* **TASK ITEM**
In the data that follows, find the line containing "(403, 284) = (445, 321): orange"; then quote that line and every line after it, exactly, through the last one.

* **DATA EXCERPT**
------------------------------------------------------------------------
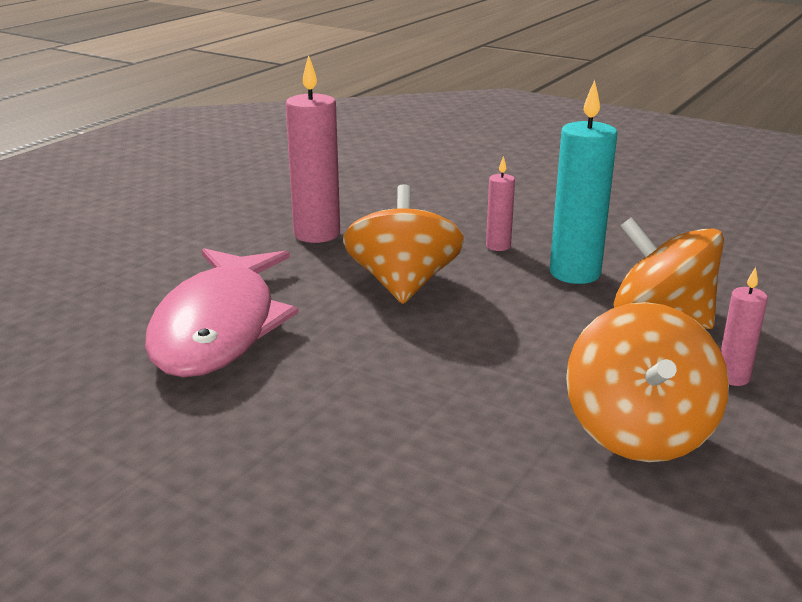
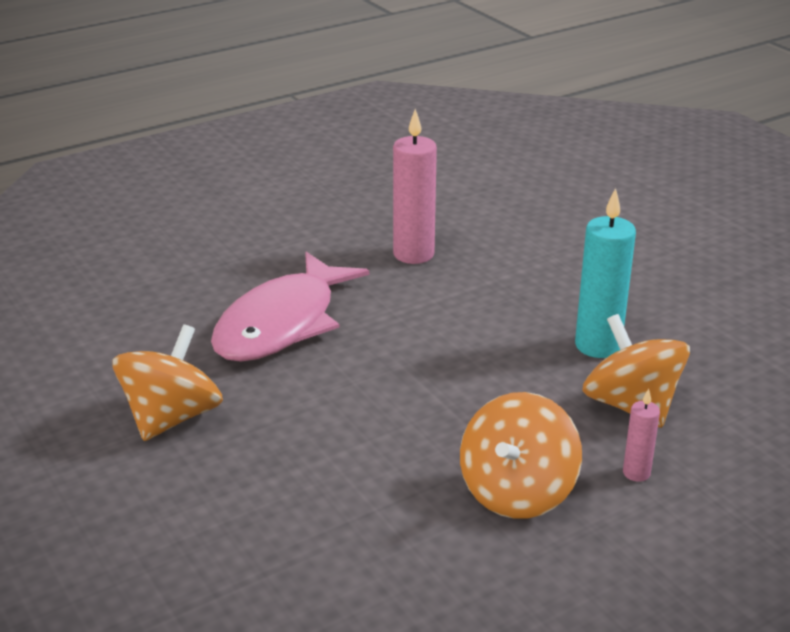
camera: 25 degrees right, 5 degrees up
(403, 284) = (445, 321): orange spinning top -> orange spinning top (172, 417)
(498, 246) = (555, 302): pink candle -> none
------------------------------------------------------------------------
* **REPLY**
(403, 284) = (445, 321): orange spinning top -> orange spinning top (172, 417)
(498, 246) = (555, 302): pink candle -> none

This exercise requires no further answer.